[RECORDS FOR THIS EXERCISE — start]
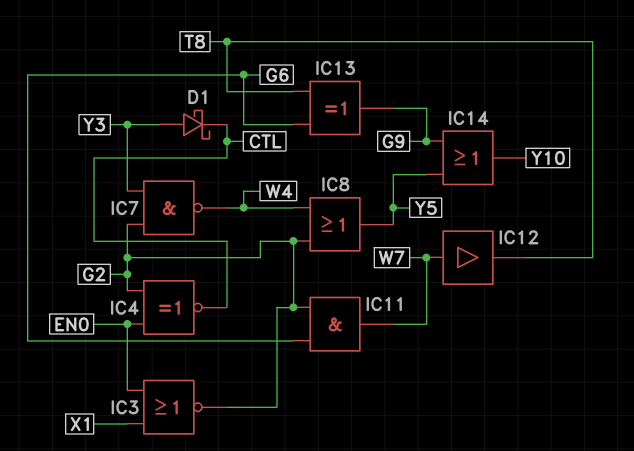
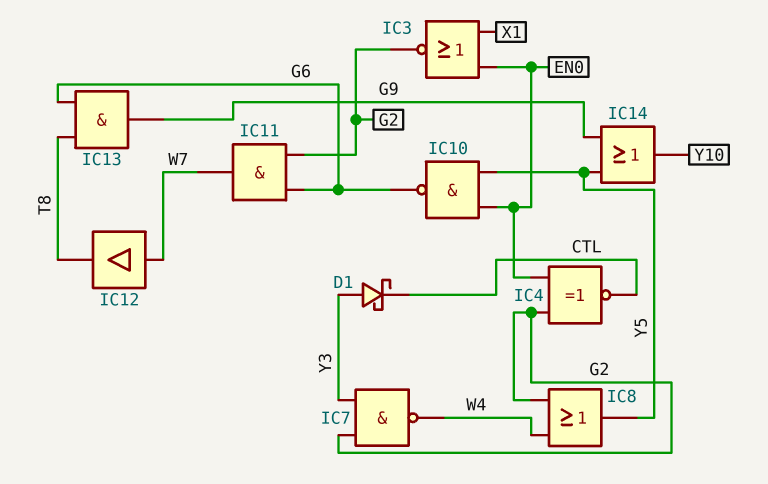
IC10: none -> NAND (in EN0, in Y5, out G6)
IC13: XOR (in G6, in T8, out G9) -> AND (in G6, in T8, out G9)

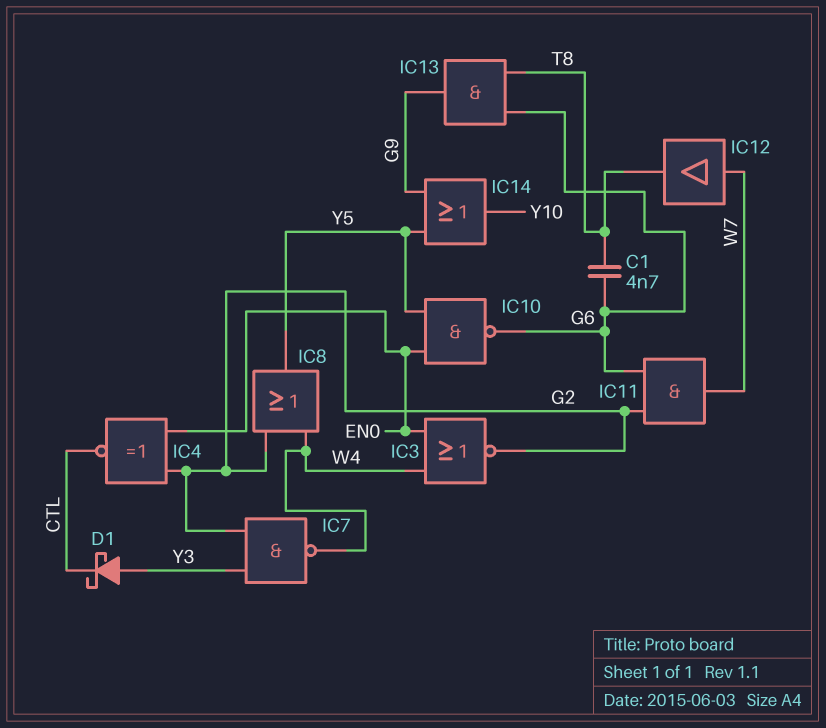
C1: none -> 4.7nF (G6, T8)
IC3: NOR (in EN0, in X1, out G2) -> NOR (in EN0, in W4, out G2)

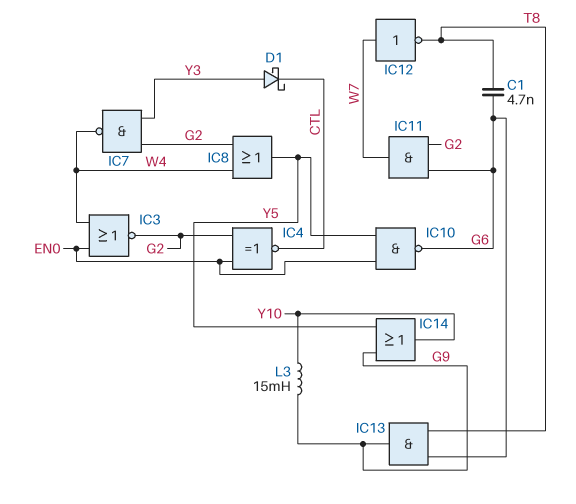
IC12: buffer (in W7, out T8) -> NOT (in W7, out T8)
L3: none -> 15mH (G9, Y10)

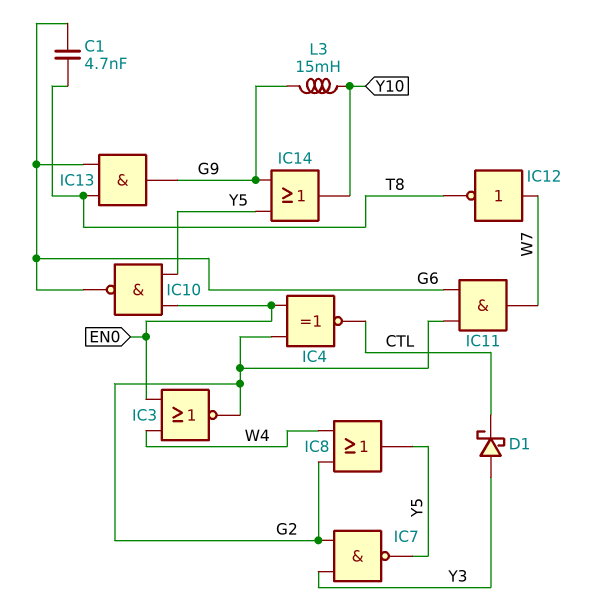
IC7: NAND (in G2, in Y3, out W4) -> NAND (in G2, in Y3, out Y5)

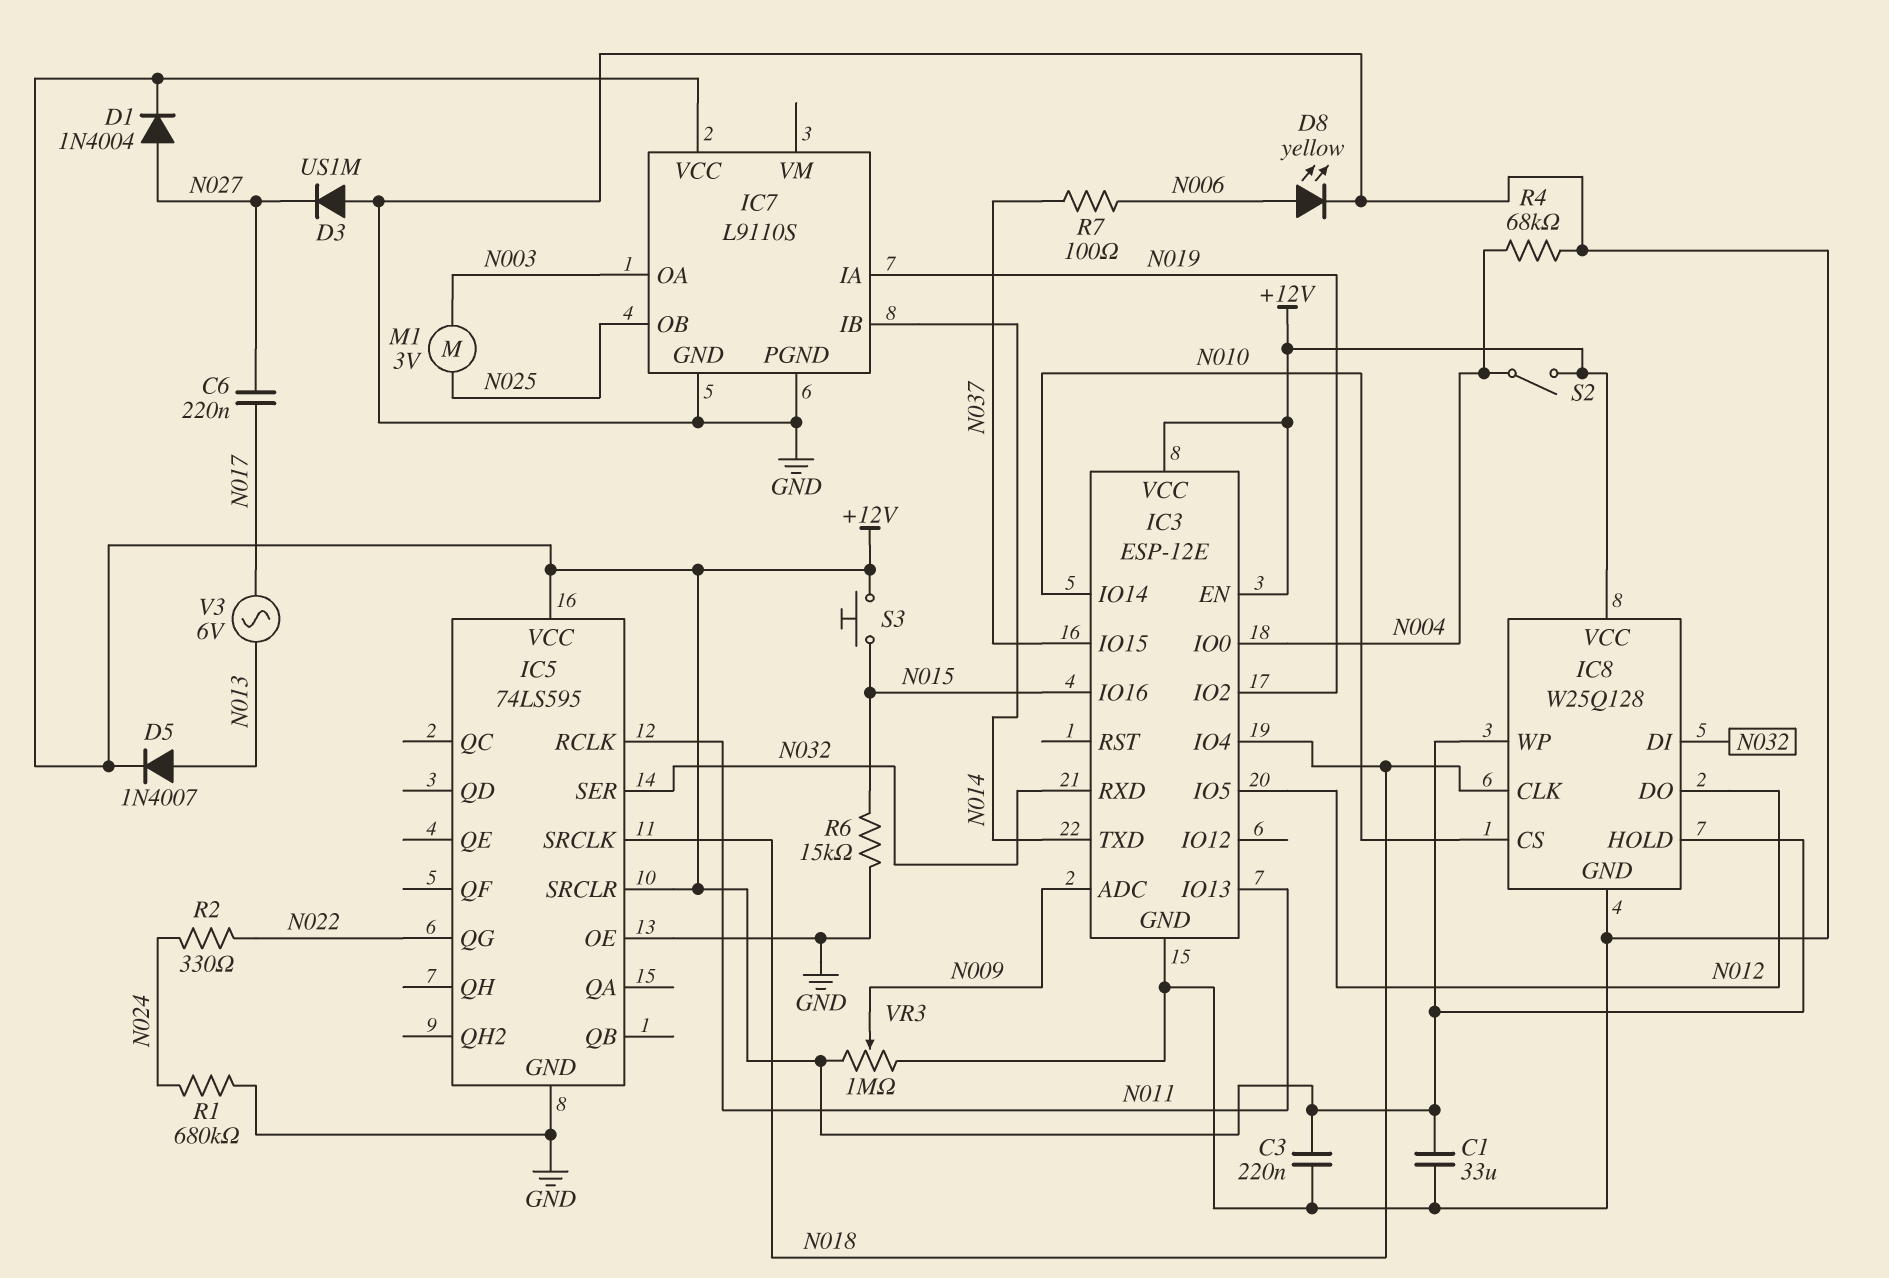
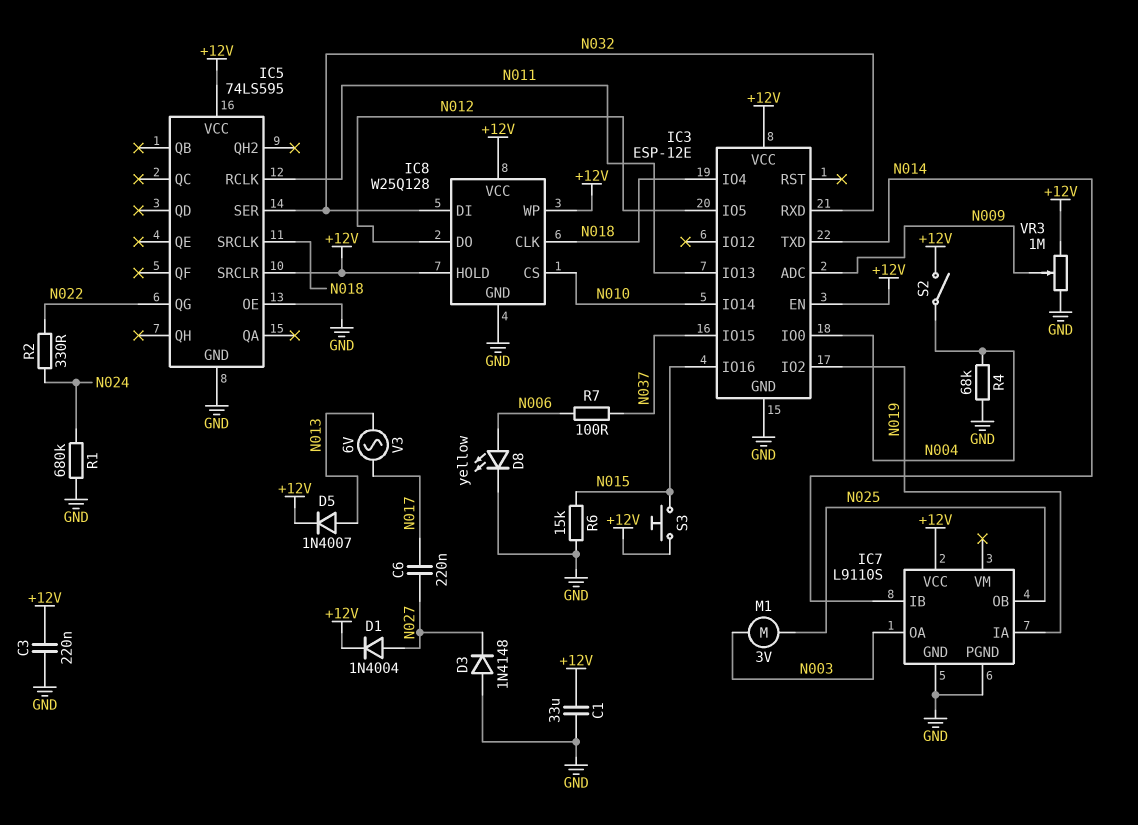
D3: diode US1M (A GND, K N027) -> diode 1N4148 (A GND, K N027)

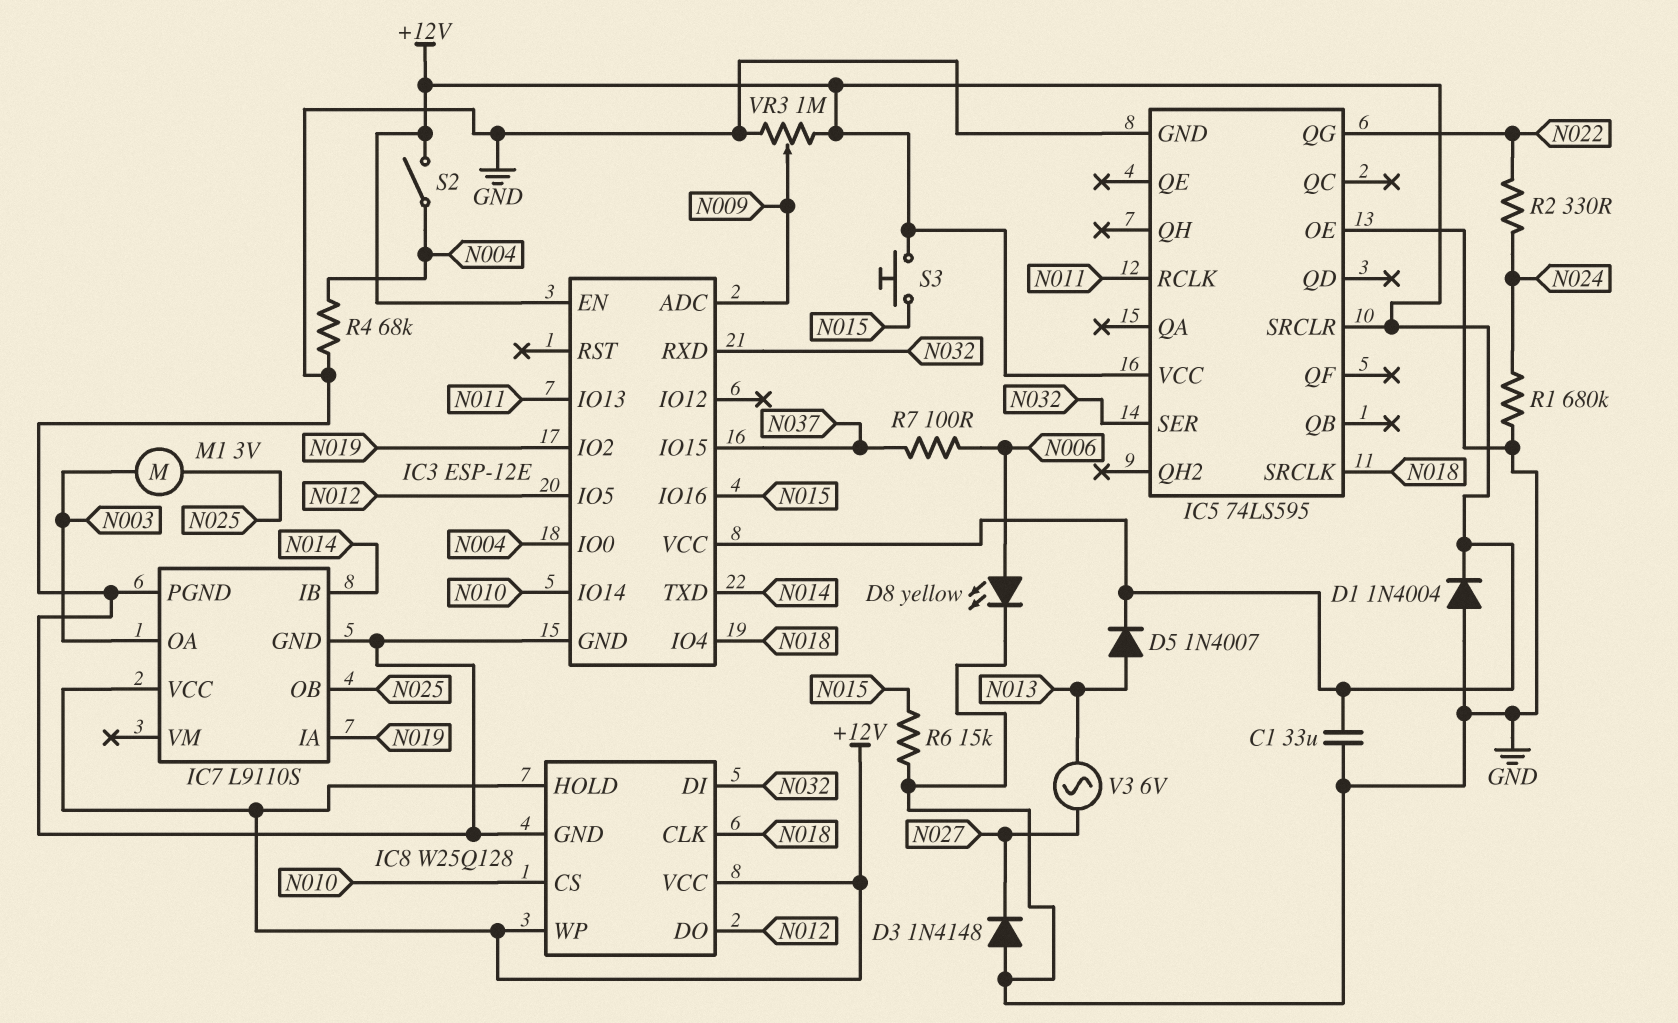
C3: 220nF (+12V, GND) -> none
C6: 220nF (N017, N027) -> none
D1: diode 1N4004 (A N027, K +12V) -> diode 1N4004 (A GND, K +12V)
V3: AC 6V (N013, N017) -> AC 6V (N013, N027)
[RECORDS FOR THIS EXERCISE — finish]
### [TASK TO CARRY OUT]
For each line above that includes the word "none", make a copy of that line.

### [RESULT OF THIS TASK]
IC10: none -> NAND (in EN0, in Y5, out G6)
C1: none -> 4.7nF (G6, T8)
L3: none -> 15mH (G9, Y10)
C3: 220nF (+12V, GND) -> none
C6: 220nF (N017, N027) -> none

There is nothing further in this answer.